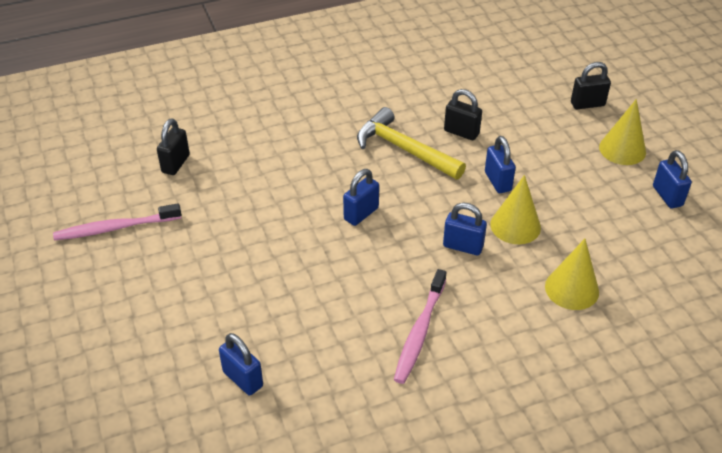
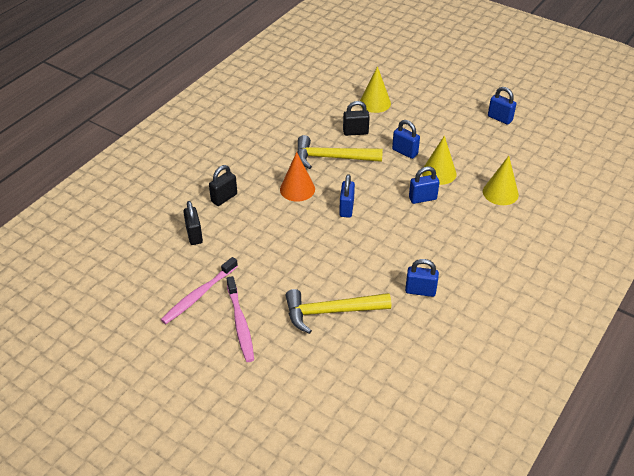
camera: 35 degrees left, 0 degrees up
blue padlock [219,333,263,395] -> blue padlock moved to [405,259,439,297]
pink toothbrush [394,269,446,384] -> pink toothbrush moved to [227,276,254,362]
black padlock [571,62,611,109] -> black padlock moved to [209,165,237,206]
yellow cone [599,99,646,165] -> yellow cone moved to [360,66,391,113]
none -> orange cone [280,152,315,202]
none -> yellow hammer [285,289,391,334]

EXERCISE OBJECTIVE: Without any pictures, repeat the listing exactly.

ANSWER BOX:
camera: 35 degrees left, 0 degrees up
blue padlock [219,333,263,395] -> blue padlock moved to [405,259,439,297]
pink toothbrush [394,269,446,384] -> pink toothbrush moved to [227,276,254,362]
black padlock [571,62,611,109] -> black padlock moved to [209,165,237,206]
yellow cone [599,99,646,165] -> yellow cone moved to [360,66,391,113]
none -> orange cone [280,152,315,202]
none -> yellow hammer [285,289,391,334]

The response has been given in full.